(DATA FOR REVIEW)

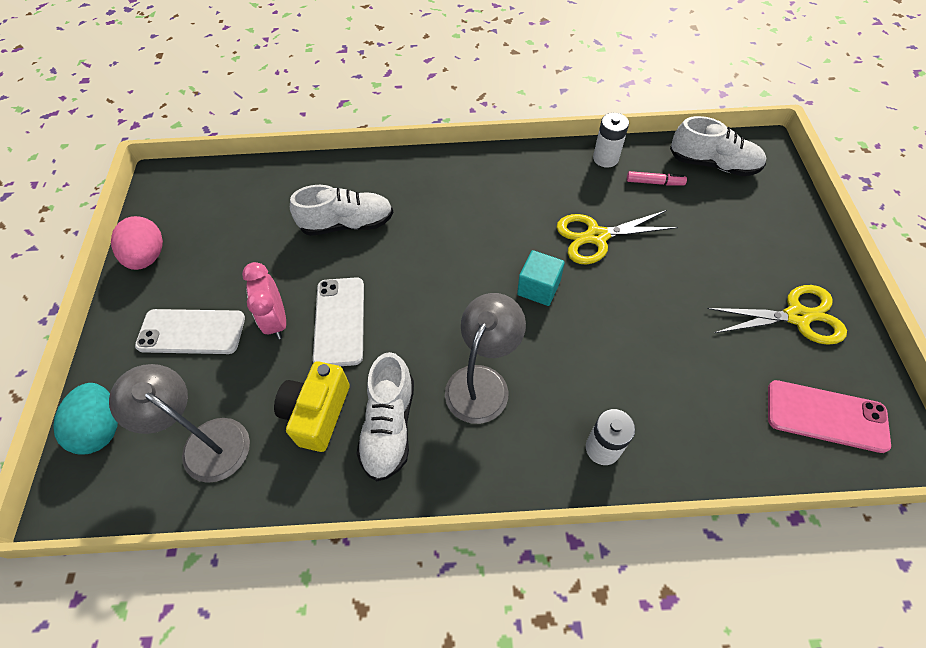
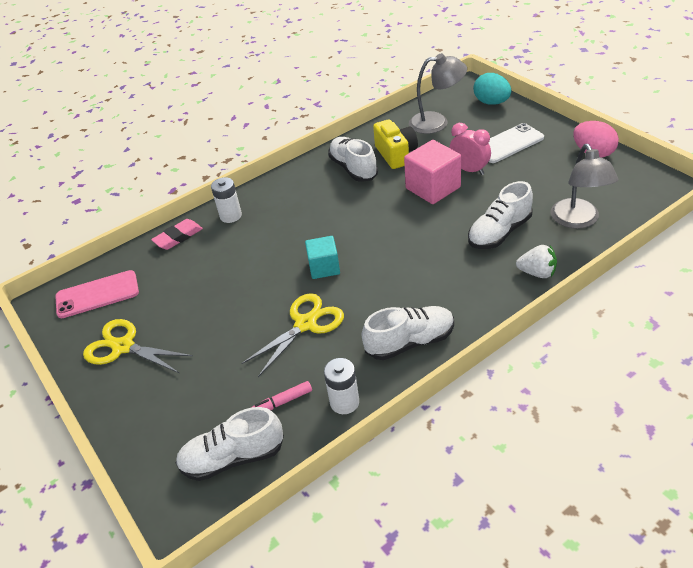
camera: 150 degrees right, 15 degrees down
(339, 321) = (433, 188): white phone -> pink cube
(367, 170) = (537, 273): none -> white strawberry
(482, 382) = (319, 207): grey lamp -> grey lamp (578, 220)
(521, 173) = (410, 342): none -> white shoe
(692, 455) = (178, 237): none -> pink eraser
(797, 316) = (123, 347): yellow scissors -> yellow scissors turned 60 degrees clockwise

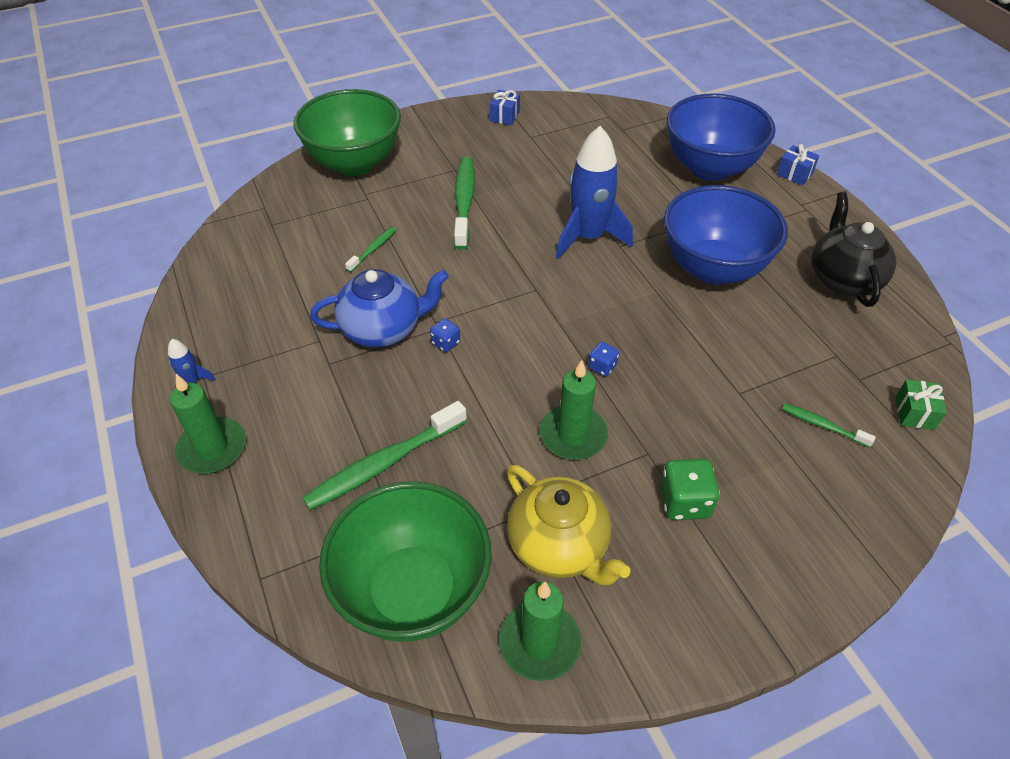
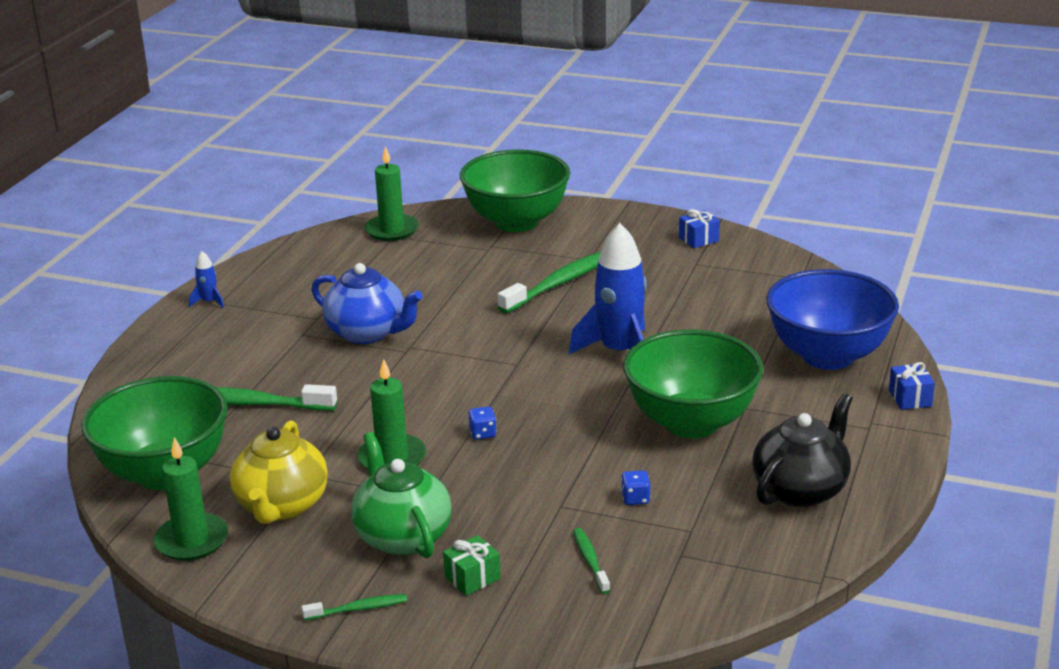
camera: 45 degrees right, 20 degrees down
(212, 448) = (169, 342): green candle -> green candle (392, 230)
(373, 249) = (439, 283): green toothbrush -> green toothbrush (358, 609)
(445, 343) = (396, 362): blue dice -> blue dice (635, 499)
(684, 502) = (402, 536): green dice -> green teapot
(713, 268) = (691, 423): blue bowl -> green bowl
(914, 413) = (686, 600): green gift -> green gift (472, 578)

(End DATA FOR REVIEW)

[WHAT YOU ARE ASKED TO DO] From the line with "(212, 448) = (169, 342): green" through the last line of the records, set down every line exactly as written and leave out all others.

[THE ANSWER]
(212, 448) = (169, 342): green candle -> green candle (392, 230)
(373, 249) = (439, 283): green toothbrush -> green toothbrush (358, 609)
(445, 343) = (396, 362): blue dice -> blue dice (635, 499)
(684, 502) = (402, 536): green dice -> green teapot
(713, 268) = (691, 423): blue bowl -> green bowl
(914, 413) = (686, 600): green gift -> green gift (472, 578)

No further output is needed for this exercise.